RECORDS PROVIDED below:

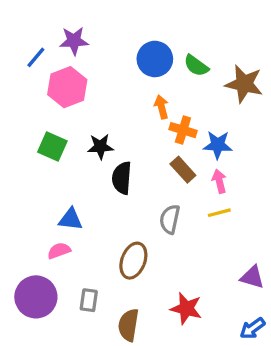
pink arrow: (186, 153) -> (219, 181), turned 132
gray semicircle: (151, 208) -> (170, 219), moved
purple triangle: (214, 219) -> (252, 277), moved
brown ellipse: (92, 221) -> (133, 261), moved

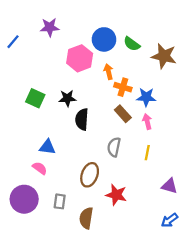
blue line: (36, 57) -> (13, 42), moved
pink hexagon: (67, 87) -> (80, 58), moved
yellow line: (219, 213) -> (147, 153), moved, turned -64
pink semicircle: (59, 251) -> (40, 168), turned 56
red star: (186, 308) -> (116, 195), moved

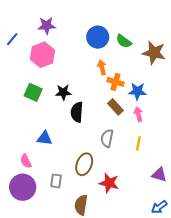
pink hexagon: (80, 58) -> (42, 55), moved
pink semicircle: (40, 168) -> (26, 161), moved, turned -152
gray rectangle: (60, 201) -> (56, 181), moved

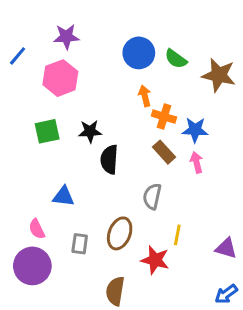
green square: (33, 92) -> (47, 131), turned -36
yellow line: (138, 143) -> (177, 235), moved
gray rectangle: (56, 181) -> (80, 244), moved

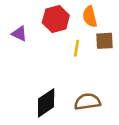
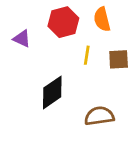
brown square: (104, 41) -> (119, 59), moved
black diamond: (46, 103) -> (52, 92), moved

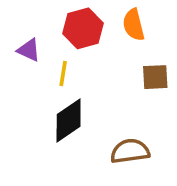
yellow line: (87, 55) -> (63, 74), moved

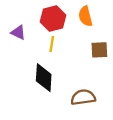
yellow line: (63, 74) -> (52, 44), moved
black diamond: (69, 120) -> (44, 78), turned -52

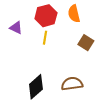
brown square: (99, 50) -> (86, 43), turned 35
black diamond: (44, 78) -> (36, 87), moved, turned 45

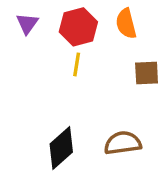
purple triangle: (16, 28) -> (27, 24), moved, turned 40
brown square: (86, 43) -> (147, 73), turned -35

End of RECORDS PROVIDED.
RECORDS PROVIDED below:

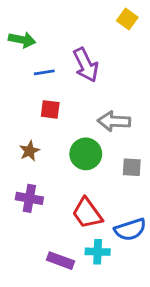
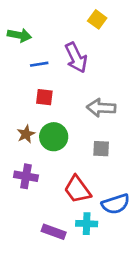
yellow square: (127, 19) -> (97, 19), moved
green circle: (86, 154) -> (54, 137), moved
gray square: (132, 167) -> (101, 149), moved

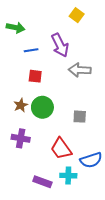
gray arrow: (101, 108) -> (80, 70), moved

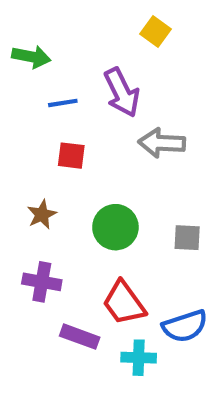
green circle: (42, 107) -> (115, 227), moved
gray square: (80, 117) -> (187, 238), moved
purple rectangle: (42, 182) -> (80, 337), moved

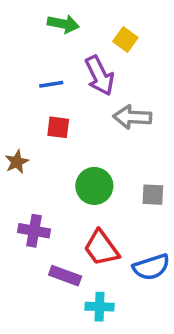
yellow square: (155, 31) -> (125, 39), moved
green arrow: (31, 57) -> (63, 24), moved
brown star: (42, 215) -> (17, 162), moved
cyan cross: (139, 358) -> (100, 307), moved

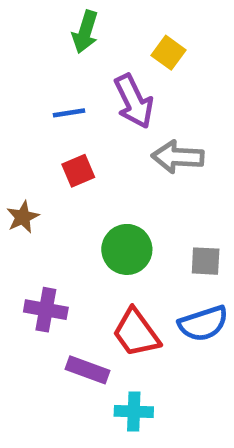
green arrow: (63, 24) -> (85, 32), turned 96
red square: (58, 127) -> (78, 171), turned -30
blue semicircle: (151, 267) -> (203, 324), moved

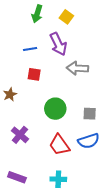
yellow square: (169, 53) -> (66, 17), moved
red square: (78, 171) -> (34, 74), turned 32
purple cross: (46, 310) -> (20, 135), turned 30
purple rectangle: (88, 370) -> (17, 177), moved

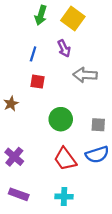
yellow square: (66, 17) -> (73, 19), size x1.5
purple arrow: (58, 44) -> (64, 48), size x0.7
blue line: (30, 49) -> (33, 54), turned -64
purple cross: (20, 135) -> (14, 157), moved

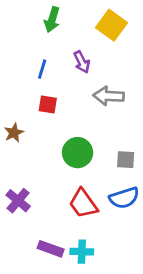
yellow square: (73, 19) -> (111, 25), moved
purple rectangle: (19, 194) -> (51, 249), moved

End of RECORDS PROVIDED.
RECORDS PROVIDED below:

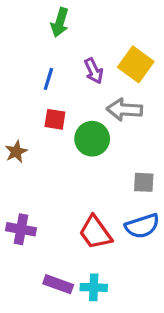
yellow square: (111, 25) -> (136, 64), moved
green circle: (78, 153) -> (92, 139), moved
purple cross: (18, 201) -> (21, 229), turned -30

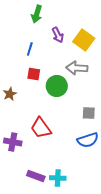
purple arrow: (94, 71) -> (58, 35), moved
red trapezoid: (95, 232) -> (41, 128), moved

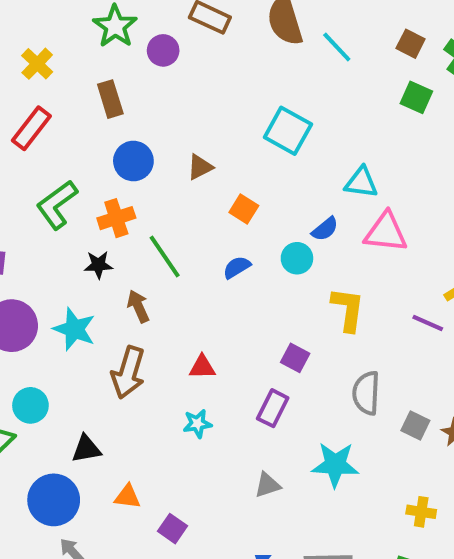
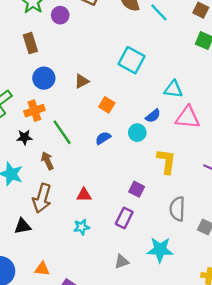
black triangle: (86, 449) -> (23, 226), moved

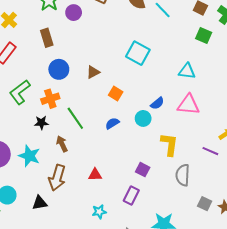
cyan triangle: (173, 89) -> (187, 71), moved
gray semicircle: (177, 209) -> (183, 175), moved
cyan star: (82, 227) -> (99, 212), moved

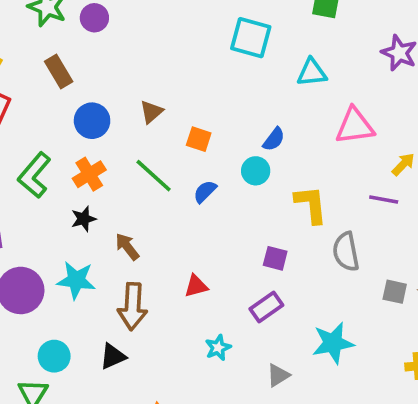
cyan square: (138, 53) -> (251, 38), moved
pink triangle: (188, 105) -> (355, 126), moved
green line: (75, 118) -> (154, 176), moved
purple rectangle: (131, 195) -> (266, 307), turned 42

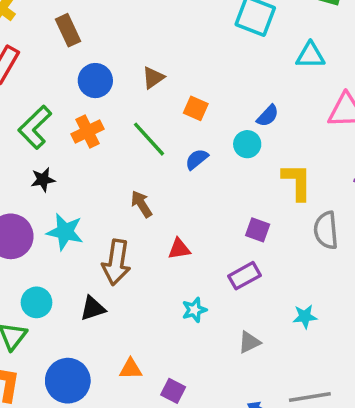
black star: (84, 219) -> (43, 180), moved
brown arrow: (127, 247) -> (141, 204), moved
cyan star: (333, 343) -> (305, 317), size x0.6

End of RECORDS PROVIDED.

Copy only what lies between the line with "pink arrow: (186, 153)" and the line with "blue line: (36, 57) -> (13, 42), moved", those two lines included, exactly as given above; pictures stay out.

* [PROBLEM SOLUTION]
pink arrow: (186, 153) -> (219, 181), turned 132
gray semicircle: (151, 208) -> (170, 219), moved
purple triangle: (214, 219) -> (252, 277), moved
brown ellipse: (92, 221) -> (133, 261), moved

blue line: (36, 57) -> (13, 42), moved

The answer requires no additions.